EXERCISE DATA START

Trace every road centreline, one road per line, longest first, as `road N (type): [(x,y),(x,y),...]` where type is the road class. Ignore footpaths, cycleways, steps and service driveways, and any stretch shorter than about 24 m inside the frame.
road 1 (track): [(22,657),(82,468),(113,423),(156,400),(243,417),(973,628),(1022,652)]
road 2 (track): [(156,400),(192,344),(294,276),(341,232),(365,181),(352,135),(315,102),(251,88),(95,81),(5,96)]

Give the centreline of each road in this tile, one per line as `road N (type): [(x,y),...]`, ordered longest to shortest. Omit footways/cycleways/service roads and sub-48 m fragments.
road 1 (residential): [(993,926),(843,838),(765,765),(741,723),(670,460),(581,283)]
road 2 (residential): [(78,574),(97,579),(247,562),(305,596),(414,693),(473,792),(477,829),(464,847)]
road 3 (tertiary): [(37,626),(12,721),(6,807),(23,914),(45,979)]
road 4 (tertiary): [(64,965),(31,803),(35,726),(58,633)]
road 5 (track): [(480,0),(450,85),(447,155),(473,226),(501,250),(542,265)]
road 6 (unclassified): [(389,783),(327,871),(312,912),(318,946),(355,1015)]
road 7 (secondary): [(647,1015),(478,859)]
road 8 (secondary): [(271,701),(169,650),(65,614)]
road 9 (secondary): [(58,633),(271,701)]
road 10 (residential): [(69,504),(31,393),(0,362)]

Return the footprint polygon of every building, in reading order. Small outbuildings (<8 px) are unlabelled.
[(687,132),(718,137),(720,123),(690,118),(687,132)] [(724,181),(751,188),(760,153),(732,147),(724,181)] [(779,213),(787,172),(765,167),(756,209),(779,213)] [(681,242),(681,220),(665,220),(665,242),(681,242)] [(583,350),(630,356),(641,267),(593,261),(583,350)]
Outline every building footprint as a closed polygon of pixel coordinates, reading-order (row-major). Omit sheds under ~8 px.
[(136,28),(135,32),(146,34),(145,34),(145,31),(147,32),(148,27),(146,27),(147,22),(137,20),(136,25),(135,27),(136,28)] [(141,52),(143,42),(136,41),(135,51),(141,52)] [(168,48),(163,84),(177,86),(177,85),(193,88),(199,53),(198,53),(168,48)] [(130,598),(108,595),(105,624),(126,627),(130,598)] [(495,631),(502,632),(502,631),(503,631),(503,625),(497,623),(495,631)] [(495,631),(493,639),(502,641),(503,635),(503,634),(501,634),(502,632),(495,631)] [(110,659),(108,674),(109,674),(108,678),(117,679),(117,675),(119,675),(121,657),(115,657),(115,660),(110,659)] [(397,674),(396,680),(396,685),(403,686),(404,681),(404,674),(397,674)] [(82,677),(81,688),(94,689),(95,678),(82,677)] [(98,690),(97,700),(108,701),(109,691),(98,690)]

EXERCISE DATA END

Transcribe each of the records verbatim.

RESULT
Trace every road centreline, one road per line, longest first, as `road N (type): [(x,y),(x,y),...]` where type is the road class. Ignore footpaths, cycleways, steps and service driveways, and any stretch shorter than about 24 m inside the frame.
road 1 (track): [(22,657),(82,468),(113,423),(156,400),(243,417),(973,628),(1022,652)]
road 2 (track): [(156,400),(192,344),(294,276),(341,232),(365,181),(352,135),(315,102),(251,88),(95,81),(5,96)]

Give the centreline of each road in this tile, one per line as `road N (type): [(x,y),...]`, ordered longest to shortest. Omit footways/cycleways/service roads and sub-48 m fragments.
road 1 (residential): [(993,926),(843,838),(765,765),(741,723),(670,460),(581,283)]
road 2 (residential): [(78,574),(97,579),(247,562),(305,596),(414,693),(473,792),(477,829),(464,847)]
road 3 (tertiary): [(37,626),(12,721),(6,807),(23,914),(45,979)]
road 4 (tertiary): [(64,965),(31,803),(35,726),(58,633)]
road 5 (track): [(480,0),(450,85),(447,155),(473,226),(501,250),(542,265)]
road 6 (unclassified): [(389,783),(327,871),(312,912),(318,946),(355,1015)]
road 7 (secondary): [(647,1015),(478,859)]
road 8 (secondary): [(271,701),(169,650),(65,614)]
road 9 (secondary): [(58,633),(271,701)]
road 10 (residential): [(69,504),(31,393),(0,362)]

Return the footprint polygon of every building, in reading order. Small outbuildings (<8 px) are unlabelled.
[(687,132),(718,137),(720,123),(690,118),(687,132)] [(724,181),(751,188),(760,153),(732,147),(724,181)] [(779,213),(787,172),(765,167),(756,209),(779,213)] [(681,242),(681,220),(665,220),(665,242),(681,242)] [(583,350),(630,356),(641,267),(593,261),(583,350)]
Outline every building footprint as a closed polygon of pixel coordinates, reading-order (row-major). Omit sheds under ~8 px.
[(136,28),(135,32),(146,34),(145,34),(145,31),(147,32),(148,27),(146,27),(147,22),(137,20),(136,25),(135,27),(136,28)] [(141,52),(143,42),(136,41),(135,51),(141,52)] [(168,48),(163,84),(177,86),(177,85),(193,88),(199,53),(198,53),(168,48)] [(130,598),(108,595),(105,624),(126,627),(130,598)] [(495,631),(502,632),(502,631),(503,631),(503,625),(497,623),(495,631)] [(495,631),(493,639),(502,641),(503,635),(503,634),(501,634),(502,632),(495,631)] [(110,659),(108,674),(109,674),(108,678),(117,679),(117,675),(119,675),(121,657),(115,657),(115,660),(110,659)] [(397,674),(396,680),(396,685),(403,686),(404,681),(404,674),(397,674)] [(82,677),(81,688),(94,689),(95,678),(82,677)] [(98,690),(97,700),(108,701),(109,691),(98,690)]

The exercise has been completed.